▸ WORK ITEM: After locating the line containing "R7: 5.6k (W13, W14) -> none", transcribe that line and all following lines exactly, stopping only at the end of the records.
------
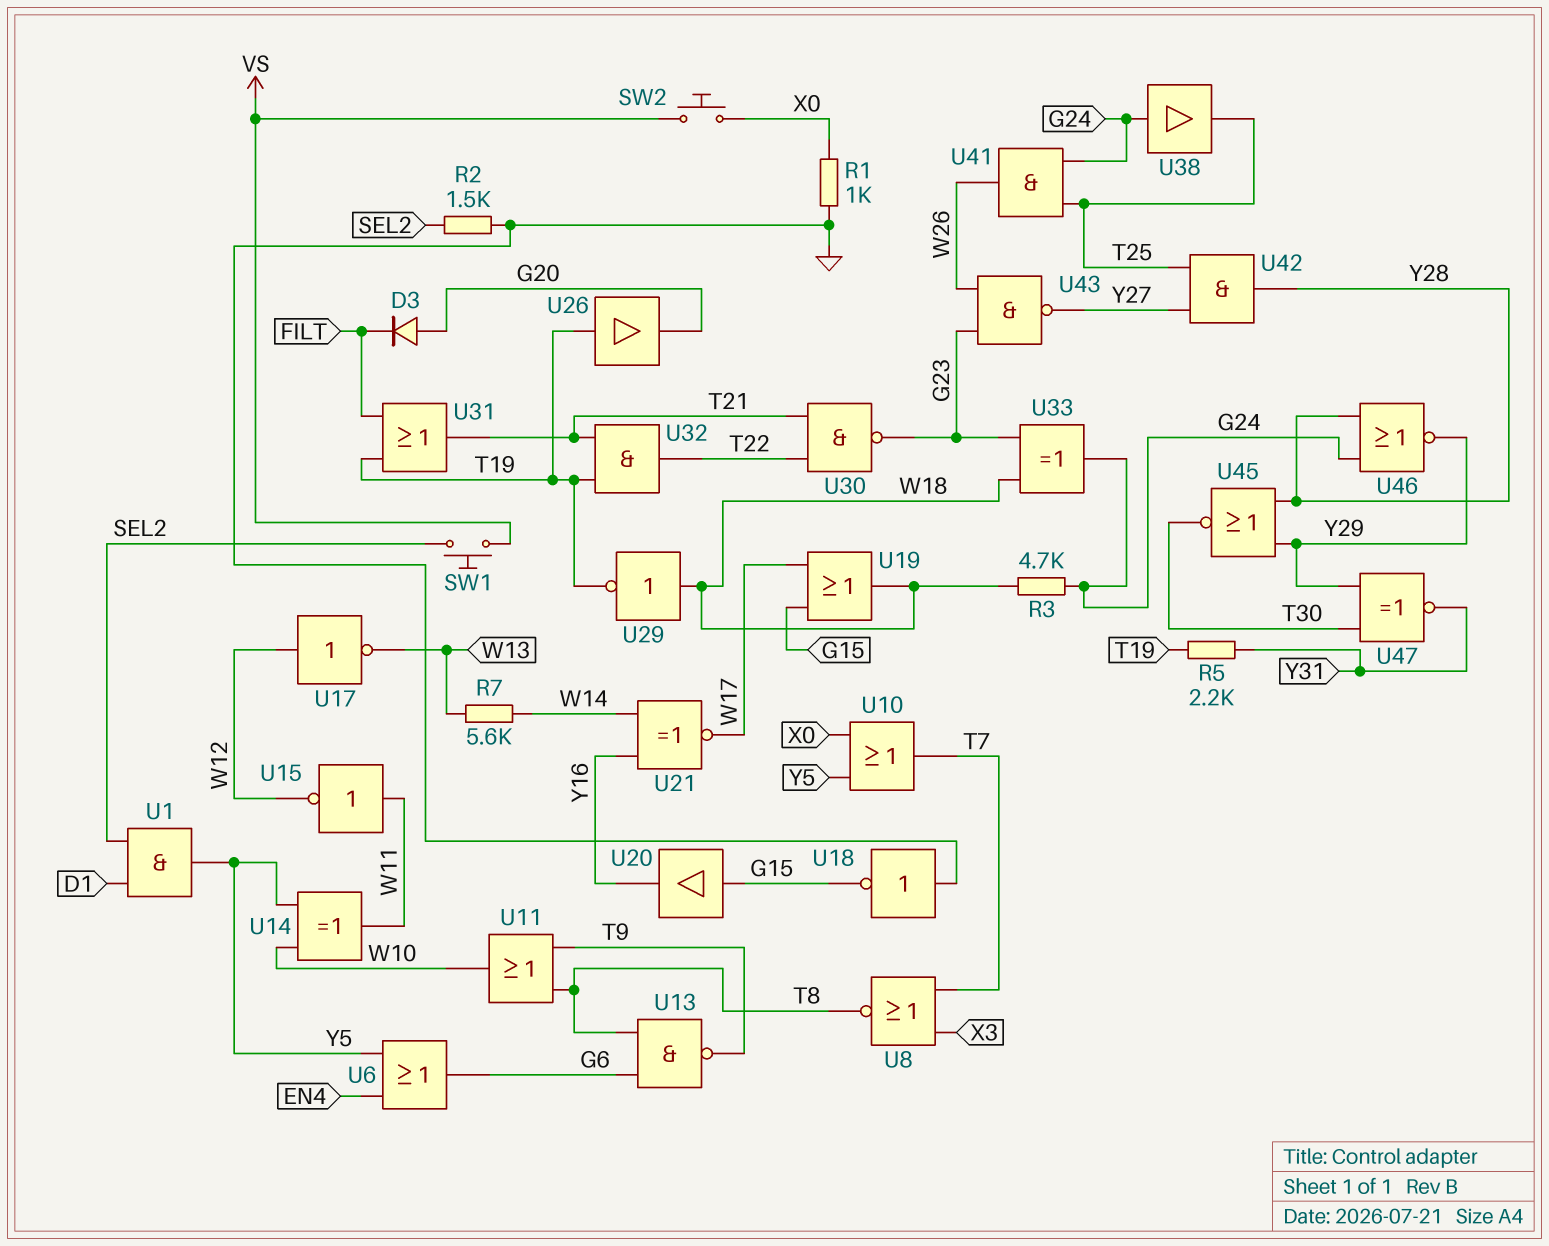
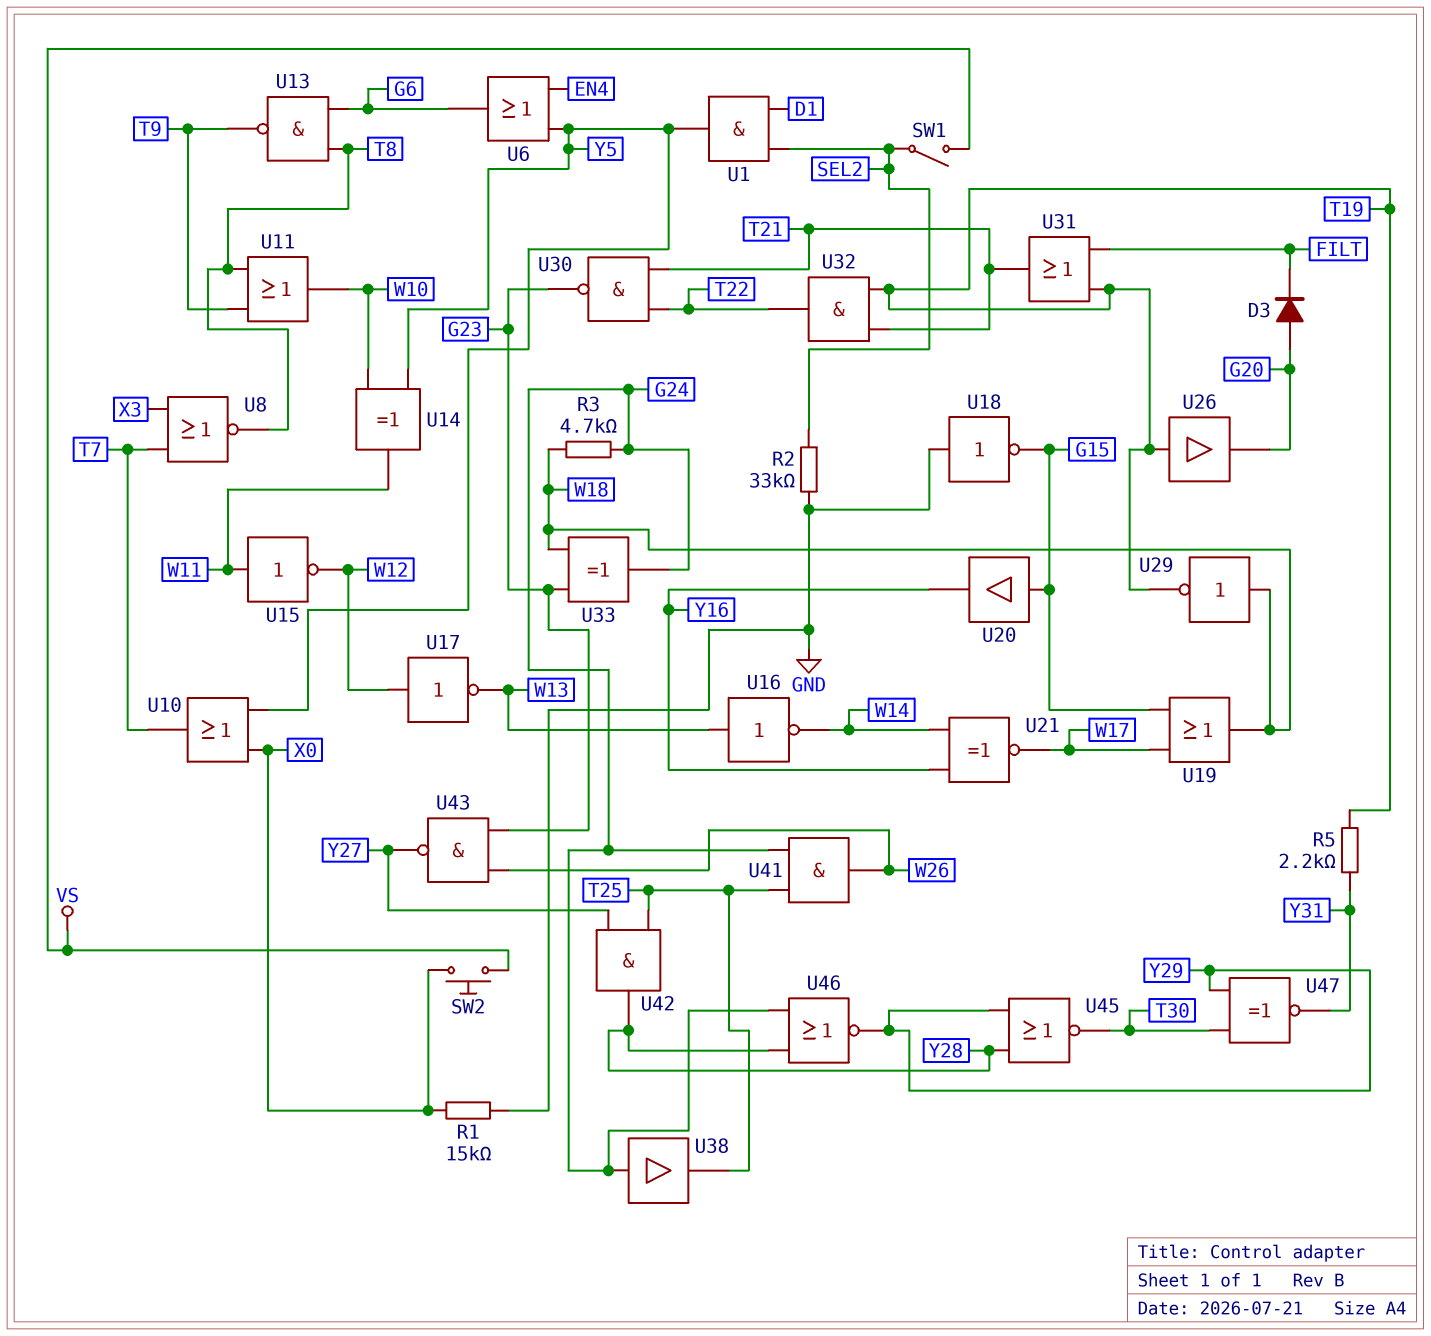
R1: 1k (GND, X0) -> 15k (GND, X0)
R2: 1.5k (GND, SEL2) -> 33k (GND, SEL2)
R7: 5.6k (W13, W14) -> none
SW1: button (SEL2, VS) -> switch (SEL2, VS)
U16: none -> NOT (in W13, out W14)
------
▸ ANSWER TO THIS EXERCISE:
R7: 5.6k (W13, W14) -> none
SW1: button (SEL2, VS) -> switch (SEL2, VS)
U16: none -> NOT (in W13, out W14)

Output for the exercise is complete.